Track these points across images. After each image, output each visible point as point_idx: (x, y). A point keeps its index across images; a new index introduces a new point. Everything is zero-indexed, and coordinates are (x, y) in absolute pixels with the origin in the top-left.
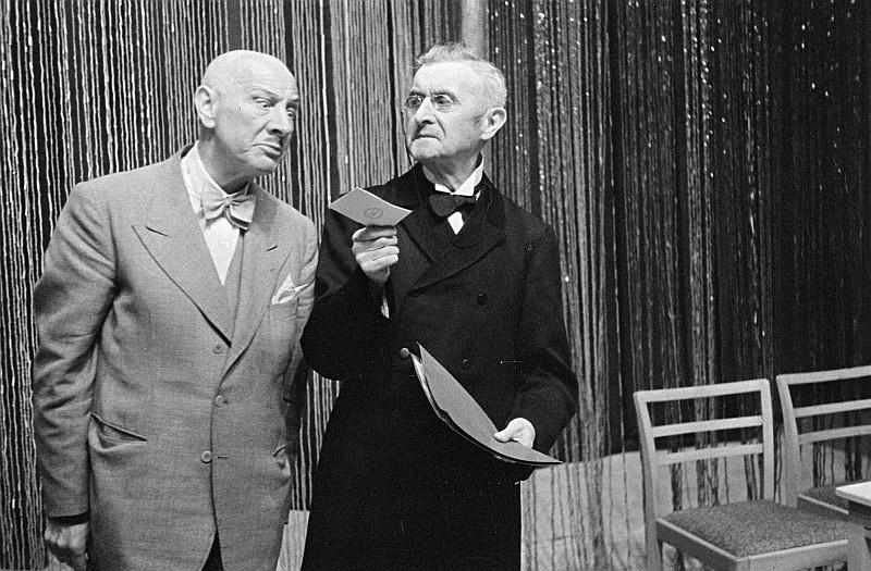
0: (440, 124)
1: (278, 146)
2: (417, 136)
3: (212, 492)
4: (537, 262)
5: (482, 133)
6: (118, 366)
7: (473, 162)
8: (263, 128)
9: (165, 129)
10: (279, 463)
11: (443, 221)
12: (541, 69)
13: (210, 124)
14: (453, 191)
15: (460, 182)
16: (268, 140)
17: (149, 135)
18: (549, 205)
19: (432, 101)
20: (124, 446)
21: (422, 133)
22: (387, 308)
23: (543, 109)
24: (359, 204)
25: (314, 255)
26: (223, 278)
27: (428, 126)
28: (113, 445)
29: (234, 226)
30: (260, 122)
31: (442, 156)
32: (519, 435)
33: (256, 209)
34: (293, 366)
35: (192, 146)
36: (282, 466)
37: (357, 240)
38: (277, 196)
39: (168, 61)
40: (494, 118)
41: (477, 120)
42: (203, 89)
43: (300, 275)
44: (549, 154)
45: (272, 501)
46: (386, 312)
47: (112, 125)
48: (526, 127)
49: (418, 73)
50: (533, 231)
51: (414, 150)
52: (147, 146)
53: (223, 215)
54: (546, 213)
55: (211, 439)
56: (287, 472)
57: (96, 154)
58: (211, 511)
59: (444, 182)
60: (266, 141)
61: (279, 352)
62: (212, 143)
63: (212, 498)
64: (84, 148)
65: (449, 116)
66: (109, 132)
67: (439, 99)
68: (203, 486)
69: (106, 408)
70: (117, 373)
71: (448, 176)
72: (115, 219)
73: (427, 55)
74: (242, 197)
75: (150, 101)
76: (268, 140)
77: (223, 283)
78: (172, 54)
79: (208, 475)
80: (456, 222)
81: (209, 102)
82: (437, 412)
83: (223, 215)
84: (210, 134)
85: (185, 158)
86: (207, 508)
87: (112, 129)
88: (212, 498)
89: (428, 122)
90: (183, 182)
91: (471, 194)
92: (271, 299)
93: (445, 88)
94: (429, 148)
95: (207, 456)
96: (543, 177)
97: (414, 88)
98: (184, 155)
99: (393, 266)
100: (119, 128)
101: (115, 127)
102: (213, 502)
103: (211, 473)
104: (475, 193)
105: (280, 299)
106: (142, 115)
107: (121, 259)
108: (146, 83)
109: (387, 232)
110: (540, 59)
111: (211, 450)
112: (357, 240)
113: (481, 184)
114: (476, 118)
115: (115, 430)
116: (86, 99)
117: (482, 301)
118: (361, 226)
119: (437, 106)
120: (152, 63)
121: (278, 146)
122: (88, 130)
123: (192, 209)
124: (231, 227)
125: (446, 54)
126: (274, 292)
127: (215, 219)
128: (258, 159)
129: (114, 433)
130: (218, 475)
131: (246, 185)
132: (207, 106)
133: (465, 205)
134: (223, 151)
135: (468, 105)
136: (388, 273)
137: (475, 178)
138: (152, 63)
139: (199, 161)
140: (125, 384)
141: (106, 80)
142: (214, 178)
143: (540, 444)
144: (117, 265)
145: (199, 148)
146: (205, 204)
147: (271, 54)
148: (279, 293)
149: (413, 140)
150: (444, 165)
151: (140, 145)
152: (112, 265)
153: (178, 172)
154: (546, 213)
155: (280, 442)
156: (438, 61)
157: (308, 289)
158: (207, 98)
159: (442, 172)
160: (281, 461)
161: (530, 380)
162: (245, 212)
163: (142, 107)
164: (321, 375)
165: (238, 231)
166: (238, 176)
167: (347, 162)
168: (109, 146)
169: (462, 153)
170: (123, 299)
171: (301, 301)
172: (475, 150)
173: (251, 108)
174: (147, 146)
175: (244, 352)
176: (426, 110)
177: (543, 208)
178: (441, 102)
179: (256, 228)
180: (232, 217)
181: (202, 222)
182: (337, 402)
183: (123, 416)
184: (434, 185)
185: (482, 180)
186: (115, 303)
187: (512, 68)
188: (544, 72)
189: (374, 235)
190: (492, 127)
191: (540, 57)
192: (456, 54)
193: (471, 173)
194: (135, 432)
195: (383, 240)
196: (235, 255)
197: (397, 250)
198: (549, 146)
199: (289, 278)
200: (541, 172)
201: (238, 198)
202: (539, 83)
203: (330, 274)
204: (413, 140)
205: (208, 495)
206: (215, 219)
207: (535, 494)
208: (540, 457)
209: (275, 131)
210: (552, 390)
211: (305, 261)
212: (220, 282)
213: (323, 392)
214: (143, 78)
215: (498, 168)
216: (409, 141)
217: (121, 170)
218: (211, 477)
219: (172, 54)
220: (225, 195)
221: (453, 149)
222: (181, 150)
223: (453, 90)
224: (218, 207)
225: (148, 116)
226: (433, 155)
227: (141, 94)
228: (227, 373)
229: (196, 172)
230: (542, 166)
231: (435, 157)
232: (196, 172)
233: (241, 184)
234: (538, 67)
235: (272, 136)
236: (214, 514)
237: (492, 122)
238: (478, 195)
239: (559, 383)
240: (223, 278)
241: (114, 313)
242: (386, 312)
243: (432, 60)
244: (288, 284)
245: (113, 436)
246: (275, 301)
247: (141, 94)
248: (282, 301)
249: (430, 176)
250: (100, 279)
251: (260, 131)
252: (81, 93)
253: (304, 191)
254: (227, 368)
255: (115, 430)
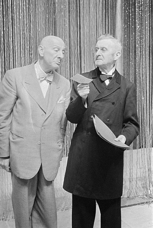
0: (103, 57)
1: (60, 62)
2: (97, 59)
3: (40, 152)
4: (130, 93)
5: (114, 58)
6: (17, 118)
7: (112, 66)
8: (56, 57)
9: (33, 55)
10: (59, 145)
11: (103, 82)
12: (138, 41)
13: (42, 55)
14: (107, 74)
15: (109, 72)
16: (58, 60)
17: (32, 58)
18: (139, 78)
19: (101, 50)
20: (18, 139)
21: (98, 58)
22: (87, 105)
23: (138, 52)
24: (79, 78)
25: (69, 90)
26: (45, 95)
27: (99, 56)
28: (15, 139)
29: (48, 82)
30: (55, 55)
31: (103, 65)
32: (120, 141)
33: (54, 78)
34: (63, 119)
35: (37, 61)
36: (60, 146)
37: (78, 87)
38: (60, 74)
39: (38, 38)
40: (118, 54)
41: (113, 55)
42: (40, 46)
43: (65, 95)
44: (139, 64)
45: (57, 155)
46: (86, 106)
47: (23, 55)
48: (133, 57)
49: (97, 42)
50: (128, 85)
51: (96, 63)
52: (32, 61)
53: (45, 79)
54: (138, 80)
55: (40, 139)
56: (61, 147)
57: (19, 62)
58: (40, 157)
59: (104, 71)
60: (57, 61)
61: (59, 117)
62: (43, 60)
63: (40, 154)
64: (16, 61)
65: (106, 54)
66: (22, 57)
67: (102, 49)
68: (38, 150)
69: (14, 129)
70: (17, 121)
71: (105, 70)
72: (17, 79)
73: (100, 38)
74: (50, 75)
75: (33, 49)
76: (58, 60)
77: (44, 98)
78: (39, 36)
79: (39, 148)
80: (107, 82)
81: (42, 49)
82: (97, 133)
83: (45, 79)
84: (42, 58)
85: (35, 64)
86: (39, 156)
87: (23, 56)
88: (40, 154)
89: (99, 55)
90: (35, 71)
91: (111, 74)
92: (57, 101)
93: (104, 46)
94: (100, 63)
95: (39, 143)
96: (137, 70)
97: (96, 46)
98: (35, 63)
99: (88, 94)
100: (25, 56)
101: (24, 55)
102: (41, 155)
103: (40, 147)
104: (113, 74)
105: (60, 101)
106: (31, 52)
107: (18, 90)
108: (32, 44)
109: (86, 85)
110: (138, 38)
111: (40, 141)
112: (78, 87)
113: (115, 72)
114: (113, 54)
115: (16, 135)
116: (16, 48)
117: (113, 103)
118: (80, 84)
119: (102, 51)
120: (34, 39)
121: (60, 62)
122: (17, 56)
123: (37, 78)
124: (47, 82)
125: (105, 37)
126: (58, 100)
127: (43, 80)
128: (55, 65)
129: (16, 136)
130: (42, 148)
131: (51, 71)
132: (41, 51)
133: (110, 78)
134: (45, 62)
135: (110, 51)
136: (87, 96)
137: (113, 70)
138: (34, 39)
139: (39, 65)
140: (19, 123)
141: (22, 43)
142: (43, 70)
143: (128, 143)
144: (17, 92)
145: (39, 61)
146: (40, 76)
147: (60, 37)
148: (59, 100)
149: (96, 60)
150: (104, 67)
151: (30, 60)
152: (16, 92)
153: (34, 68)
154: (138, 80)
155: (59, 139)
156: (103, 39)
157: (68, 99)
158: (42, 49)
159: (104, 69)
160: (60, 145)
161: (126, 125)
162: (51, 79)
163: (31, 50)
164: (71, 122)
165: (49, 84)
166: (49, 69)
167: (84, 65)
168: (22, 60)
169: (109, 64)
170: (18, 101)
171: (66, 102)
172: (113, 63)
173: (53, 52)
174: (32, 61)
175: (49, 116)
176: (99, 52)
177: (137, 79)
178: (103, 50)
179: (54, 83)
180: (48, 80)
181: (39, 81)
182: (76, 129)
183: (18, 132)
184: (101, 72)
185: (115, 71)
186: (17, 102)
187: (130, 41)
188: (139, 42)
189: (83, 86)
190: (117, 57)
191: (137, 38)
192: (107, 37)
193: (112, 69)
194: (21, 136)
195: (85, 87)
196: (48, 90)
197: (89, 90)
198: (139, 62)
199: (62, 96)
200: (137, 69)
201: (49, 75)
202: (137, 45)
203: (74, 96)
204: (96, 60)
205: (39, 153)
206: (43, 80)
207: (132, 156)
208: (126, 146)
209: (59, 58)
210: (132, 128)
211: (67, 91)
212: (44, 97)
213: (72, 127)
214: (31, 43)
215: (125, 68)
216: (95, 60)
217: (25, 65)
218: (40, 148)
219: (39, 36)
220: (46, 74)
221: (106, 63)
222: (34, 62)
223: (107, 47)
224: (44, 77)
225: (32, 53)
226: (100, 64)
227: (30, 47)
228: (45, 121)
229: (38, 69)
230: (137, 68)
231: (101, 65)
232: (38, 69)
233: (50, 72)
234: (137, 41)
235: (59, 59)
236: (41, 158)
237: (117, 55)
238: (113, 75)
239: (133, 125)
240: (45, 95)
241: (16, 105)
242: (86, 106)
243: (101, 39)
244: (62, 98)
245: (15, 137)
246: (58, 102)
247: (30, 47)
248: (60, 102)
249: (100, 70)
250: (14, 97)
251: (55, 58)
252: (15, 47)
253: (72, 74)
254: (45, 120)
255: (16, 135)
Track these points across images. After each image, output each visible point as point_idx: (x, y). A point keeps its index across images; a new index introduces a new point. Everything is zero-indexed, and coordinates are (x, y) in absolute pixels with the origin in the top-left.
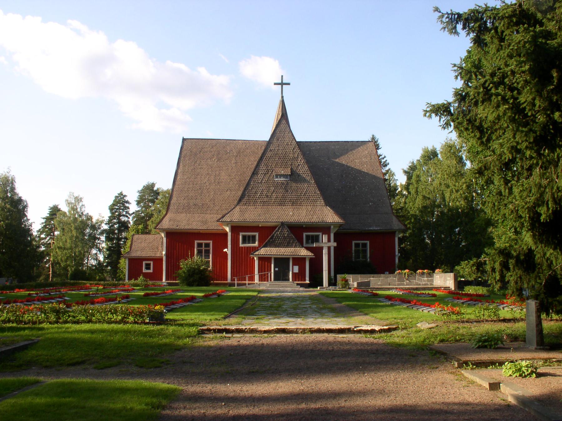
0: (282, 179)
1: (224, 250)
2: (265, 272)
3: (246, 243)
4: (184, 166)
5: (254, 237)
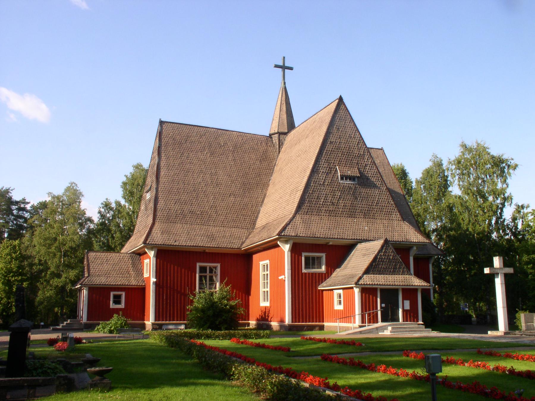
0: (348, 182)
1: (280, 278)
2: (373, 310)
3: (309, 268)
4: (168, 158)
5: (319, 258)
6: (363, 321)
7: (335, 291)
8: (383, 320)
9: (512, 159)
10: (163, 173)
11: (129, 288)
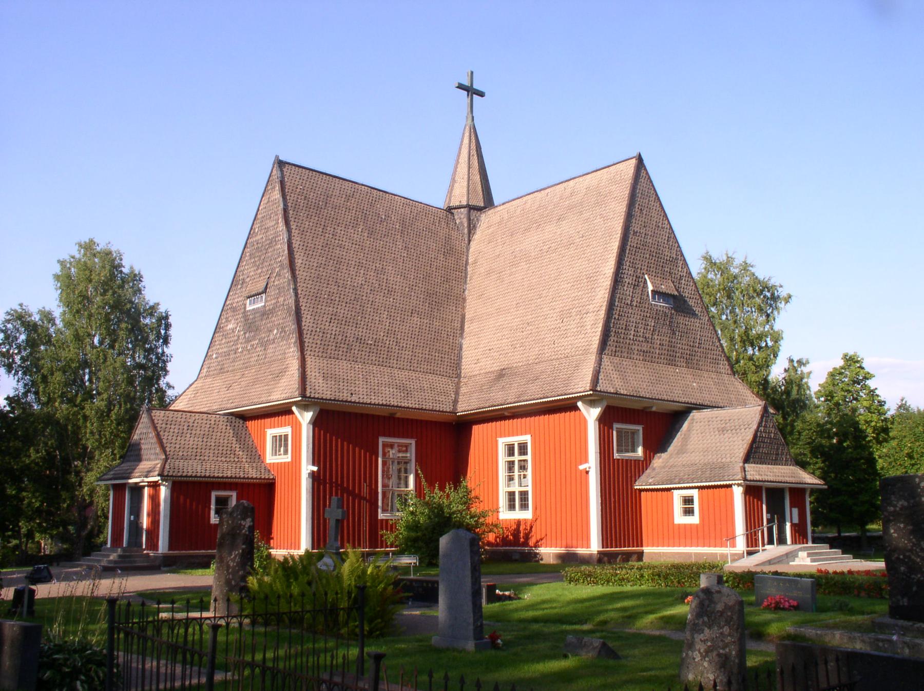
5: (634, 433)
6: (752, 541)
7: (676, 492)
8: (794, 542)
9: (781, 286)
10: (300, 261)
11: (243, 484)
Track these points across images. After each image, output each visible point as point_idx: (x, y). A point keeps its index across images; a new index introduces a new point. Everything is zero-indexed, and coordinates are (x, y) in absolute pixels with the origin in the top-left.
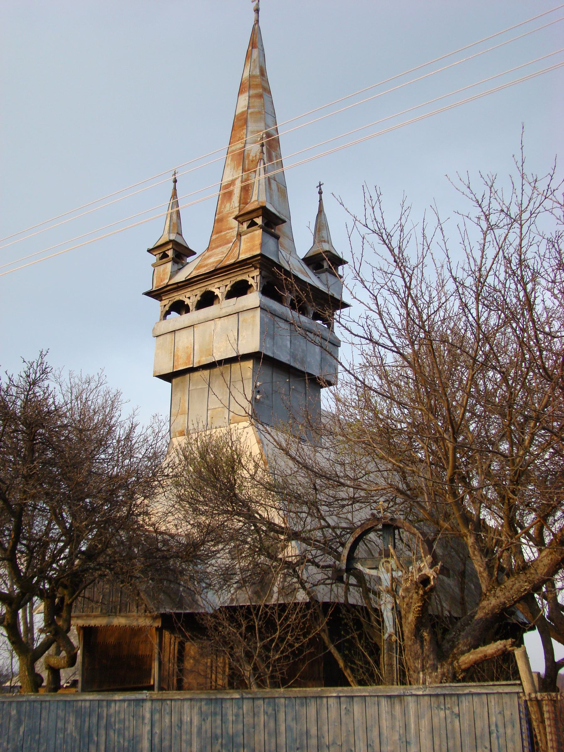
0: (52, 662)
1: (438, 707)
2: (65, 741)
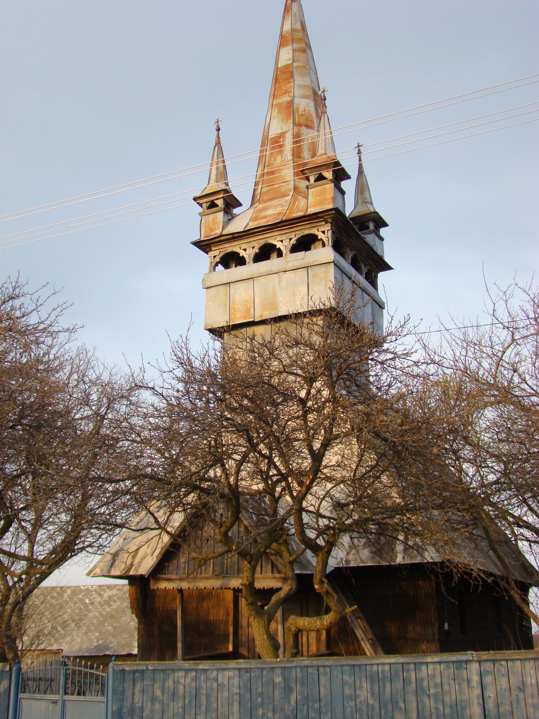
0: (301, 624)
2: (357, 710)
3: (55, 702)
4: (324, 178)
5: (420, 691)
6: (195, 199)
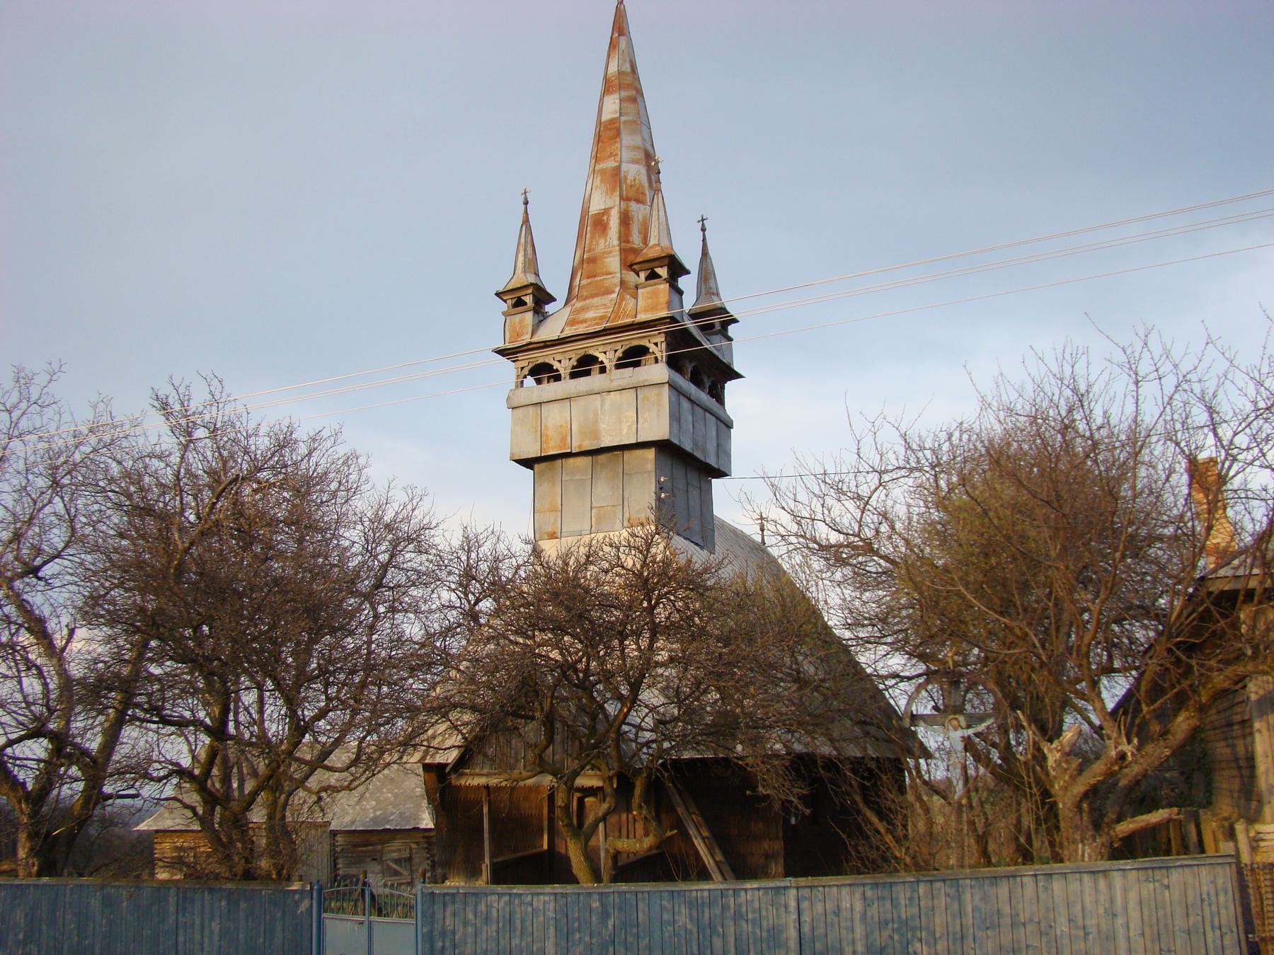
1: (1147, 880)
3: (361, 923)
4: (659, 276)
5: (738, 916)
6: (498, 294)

------

**What you should do:**
Rewrite the entries from their start through the line with "88: (212, 498)", both included, replacing "absolute pixels" with "image pixels" and leaving every other line unchanged. Omit the pictures from the output.

**Expected answer:**
Track these points across images. After each image, output each visible point as point_idx: (x, y). A point keeps its index across images; a new index introduces a new point. Everything is zero-indexed, and coordinates are (x, y) in image pixels with the origin in the top-left.
0: (440, 124)
1: (278, 146)
2: (417, 136)
3: (212, 492)
4: (537, 262)
5: (482, 133)
6: (118, 366)
7: (473, 162)
8: (263, 128)
9: (165, 129)
10: (279, 463)
11: (443, 221)
12: (541, 69)
13: (210, 124)
14: (453, 191)
15: (460, 182)
16: (268, 140)
17: (149, 135)
18: (549, 205)
19: (432, 101)
20: (124, 446)
21: (422, 133)
22: (387, 308)
23: (543, 109)
24: (359, 204)
25: (314, 255)
26: (223, 278)
27: (428, 126)
28: (113, 445)
29: (234, 226)
30: (260, 122)
31: (442, 156)
32: (519, 435)
33: (256, 209)
34: (293, 366)
35: (192, 146)
36: (282, 466)
37: (357, 240)
38: (277, 196)
39: (168, 61)
40: (494, 118)
41: (477, 120)
42: (203, 89)
43: (300, 275)
44: (549, 154)
45: (272, 501)
46: (386, 312)
47: (112, 125)
48: (526, 127)
49: (418, 73)
50: (533, 231)
51: (414, 150)
52: (147, 146)
53: (223, 215)
54: (546, 213)
55: (211, 439)
56: (287, 472)
57: (96, 154)
58: (211, 511)
59: (444, 182)
60: (266, 141)
61: (279, 352)
62: (212, 143)
63: (212, 498)
64: (84, 148)
65: (449, 116)
66: (109, 132)
67: (439, 99)
68: (203, 486)
69: (106, 408)
70: (117, 373)
71: (448, 176)
72: (115, 219)
73: (427, 55)
74: (242, 197)
75: (150, 101)
76: (268, 140)
77: (223, 283)
78: (172, 54)
79: (208, 475)
80: (456, 222)
81: (209, 102)
82: (437, 412)
83: (223, 215)
84: (210, 134)
85: (185, 158)
86: (207, 508)
87: (112, 129)
88: (212, 498)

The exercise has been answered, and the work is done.